* Revision tracking records
-=-=-=-=-

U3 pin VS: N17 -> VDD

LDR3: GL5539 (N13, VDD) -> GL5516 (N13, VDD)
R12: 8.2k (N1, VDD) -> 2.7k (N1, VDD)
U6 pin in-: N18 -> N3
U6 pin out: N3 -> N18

-=-=-=-=-

Copy nothing except the lines from the one with "LDR3: GL5539 (N13, VDD) -> GL5516 (N13, VDD)" through the end of the records; keep each exactly as it appears, first and last included.

LDR3: GL5539 (N13, VDD) -> GL5516 (N13, VDD)
R12: 8.2k (N1, VDD) -> 2.7k (N1, VDD)
U6 pin in-: N18 -> N3
U6 pin out: N3 -> N18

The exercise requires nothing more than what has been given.